ACTION ITEM:
The entries must be repeated verbatim, and their images left out.

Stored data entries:
◇ ◇ ◇ ◇ ◇ ◇ ◇
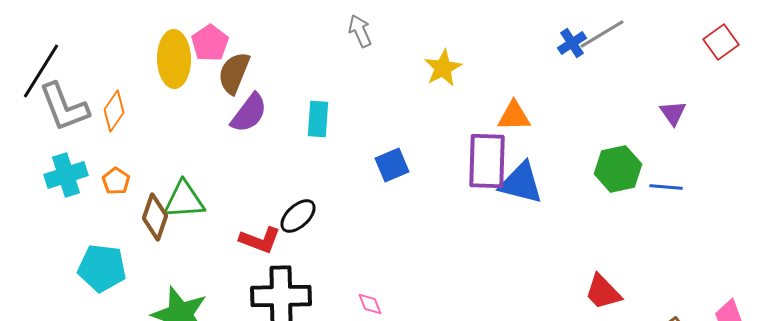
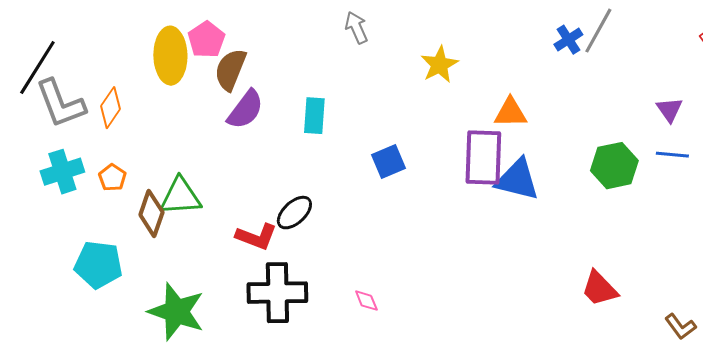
gray line: (602, 34) -> (598, 31), turned -30
blue line: (666, 187) -> (672, 155), moved

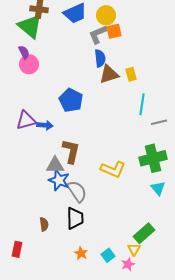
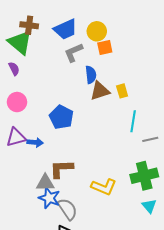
gray L-shape: (98, 34) -> (74, 53), moved
pink circle: (29, 64) -> (17, 102), moved
brown L-shape: (71, 151) -> (61, 169), turned -105

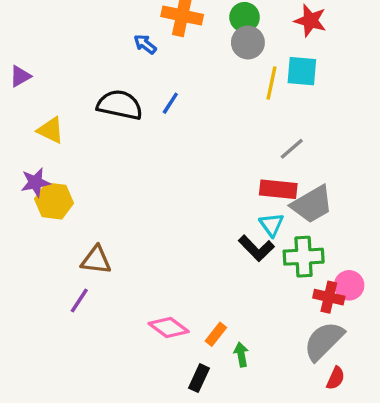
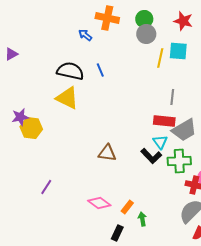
blue line: (170, 103) -> (100, 70), turned -56
yellow triangle: (51, 130) -> (67, 98), moved, size x1.4
gray line: (292, 149) -> (172, 97), turned -42
brown triangle: (96, 260) -> (107, 153), moved

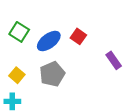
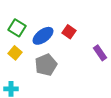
yellow square: (17, 75) -> (15, 53), moved

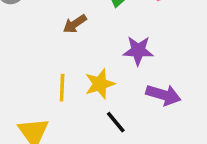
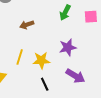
brown arrow: (75, 24) -> (27, 25), moved
purple star: (138, 51) -> (68, 47), turned -30

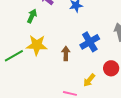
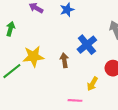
green arrow: (32, 16) -> (10, 29), moved

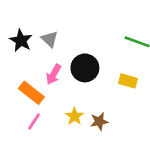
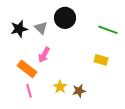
black star: (21, 40) -> (19, 29), turned 30
black circle: (85, 68) -> (65, 18), moved
pink line: (34, 121) -> (29, 91), turned -48

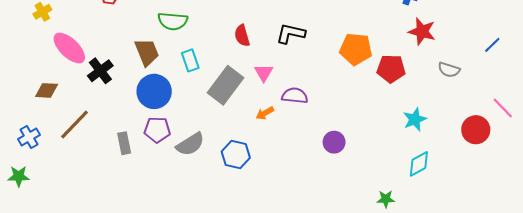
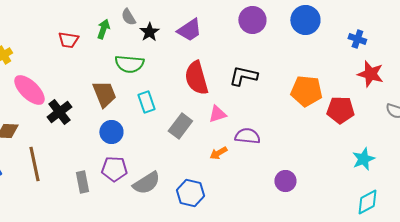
red semicircle: (242, 36) -> (196, 78), size x1.6
pink triangle: (264, 73) -> (217, 114), turned 42
gray rectangle: (225, 85) -> (180, 126), size x0.7
blue circle: (154, 91) -> (111, 132), size x0.7
brown line: (74, 125) -> (34, 164), turned -56

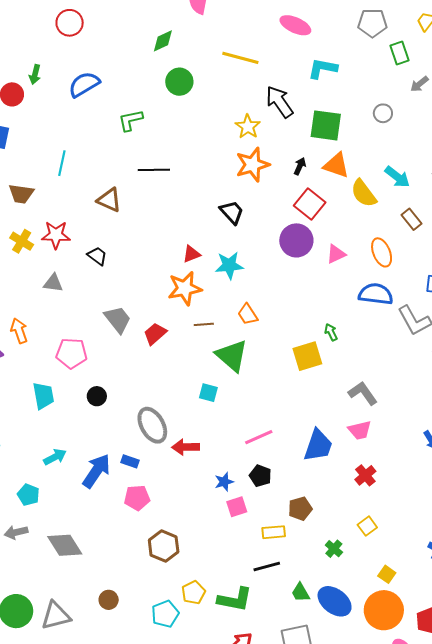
◇ ◇ ◇ ◇ ◇ ◇ ◇
ANSWER SECTION:
gray line: (602, 34) -> (598, 31), turned -30
blue line: (666, 187) -> (672, 155), moved

gray L-shape: (98, 34) -> (74, 53), moved
pink circle: (29, 64) -> (17, 102), moved
brown L-shape: (71, 151) -> (61, 169), turned -105

blue line: (170, 103) -> (100, 70), turned -56
yellow triangle: (51, 130) -> (67, 98), moved, size x1.4
gray line: (292, 149) -> (172, 97), turned -42
brown triangle: (96, 260) -> (107, 153), moved

yellow square: (17, 75) -> (15, 53), moved

brown arrow: (75, 24) -> (27, 25), moved
purple star: (138, 51) -> (68, 47), turned -30

green arrow: (32, 16) -> (10, 29), moved

black star: (21, 40) -> (19, 29), turned 30
black circle: (85, 68) -> (65, 18), moved
pink line: (34, 121) -> (29, 91), turned -48

red semicircle: (242, 36) -> (196, 78), size x1.6
pink triangle: (264, 73) -> (217, 114), turned 42
gray rectangle: (225, 85) -> (180, 126), size x0.7
blue circle: (154, 91) -> (111, 132), size x0.7
brown line: (74, 125) -> (34, 164), turned -56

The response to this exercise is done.